#### WHAT TO WORK ON:
The result should be the listing below restated word for word, with images left out.

====== MATERIAL PROVIDED ======

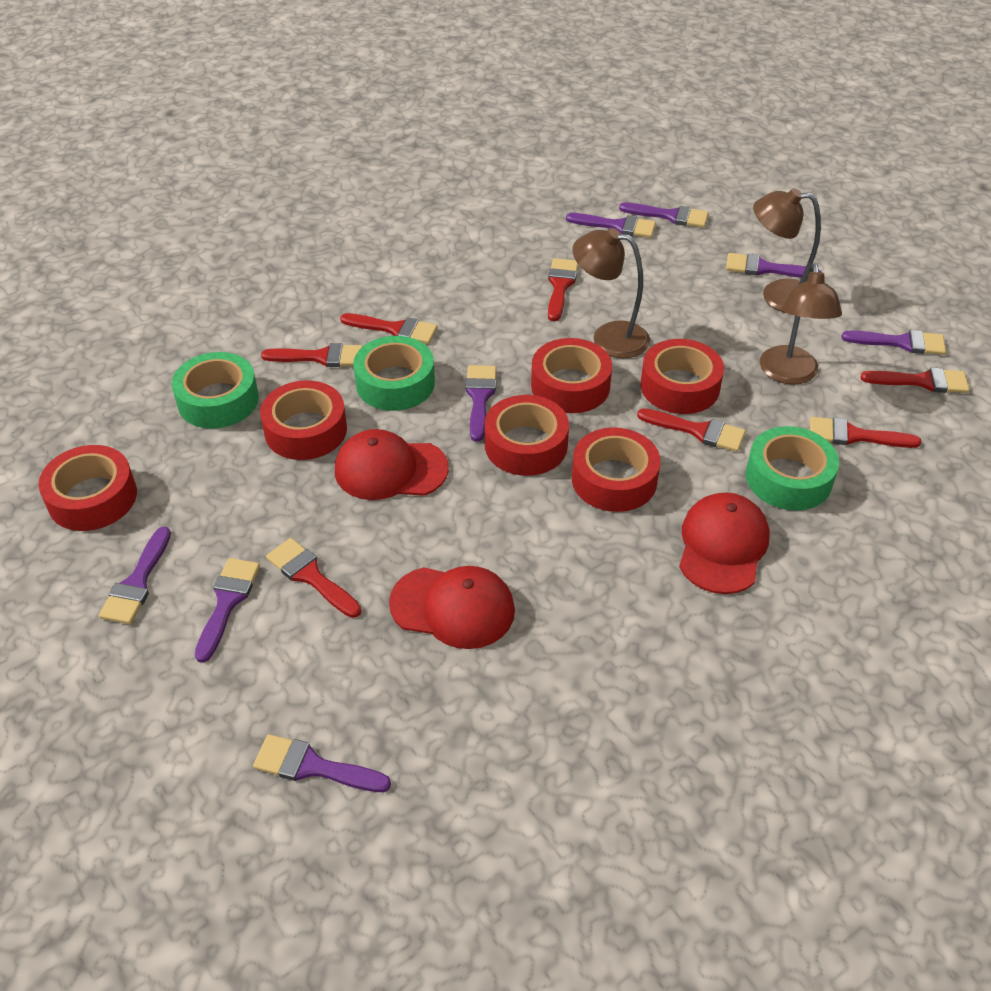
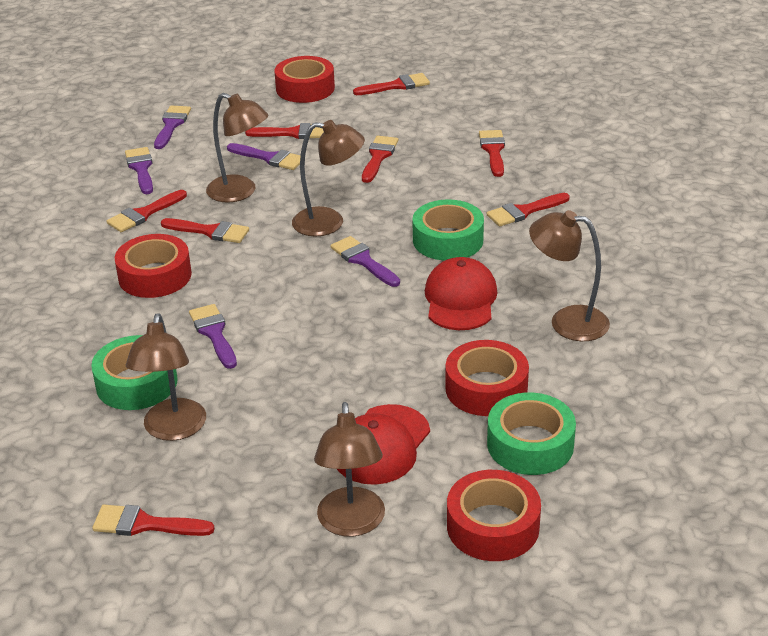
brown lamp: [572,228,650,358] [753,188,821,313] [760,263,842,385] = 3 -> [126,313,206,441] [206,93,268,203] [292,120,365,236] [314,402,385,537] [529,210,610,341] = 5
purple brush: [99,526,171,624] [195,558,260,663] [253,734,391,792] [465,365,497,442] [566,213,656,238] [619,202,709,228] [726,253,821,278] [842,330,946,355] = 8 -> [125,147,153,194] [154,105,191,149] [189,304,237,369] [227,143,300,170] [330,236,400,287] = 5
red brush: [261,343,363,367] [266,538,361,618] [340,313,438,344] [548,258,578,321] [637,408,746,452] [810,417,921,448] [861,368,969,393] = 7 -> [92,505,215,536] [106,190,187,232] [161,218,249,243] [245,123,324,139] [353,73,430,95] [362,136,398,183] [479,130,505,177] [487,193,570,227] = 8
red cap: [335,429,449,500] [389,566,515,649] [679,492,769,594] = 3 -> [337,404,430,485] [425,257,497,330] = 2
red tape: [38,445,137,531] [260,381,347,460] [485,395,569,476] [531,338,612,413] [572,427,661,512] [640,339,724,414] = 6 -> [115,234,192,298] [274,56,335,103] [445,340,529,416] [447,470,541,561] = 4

======

#### YOUR RESPONSE:
brown lamp: [572,228,650,358] [753,188,821,313] [760,263,842,385] = 3 -> [126,313,206,441] [206,93,268,203] [292,120,365,236] [314,402,385,537] [529,210,610,341] = 5
purple brush: [99,526,171,624] [195,558,260,663] [253,734,391,792] [465,365,497,442] [566,213,656,238] [619,202,709,228] [726,253,821,278] [842,330,946,355] = 8 -> [125,147,153,194] [154,105,191,149] [189,304,237,369] [227,143,300,170] [330,236,400,287] = 5
red brush: [261,343,363,367] [266,538,361,618] [340,313,438,344] [548,258,578,321] [637,408,746,452] [810,417,921,448] [861,368,969,393] = 7 -> [92,505,215,536] [106,190,187,232] [161,218,249,243] [245,123,324,139] [353,73,430,95] [362,136,398,183] [479,130,505,177] [487,193,570,227] = 8
red cap: [335,429,449,500] [389,566,515,649] [679,492,769,594] = 3 -> [337,404,430,485] [425,257,497,330] = 2
red tape: [38,445,137,531] [260,381,347,460] [485,395,569,476] [531,338,612,413] [572,427,661,512] [640,339,724,414] = 6 -> [115,234,192,298] [274,56,335,103] [445,340,529,416] [447,470,541,561] = 4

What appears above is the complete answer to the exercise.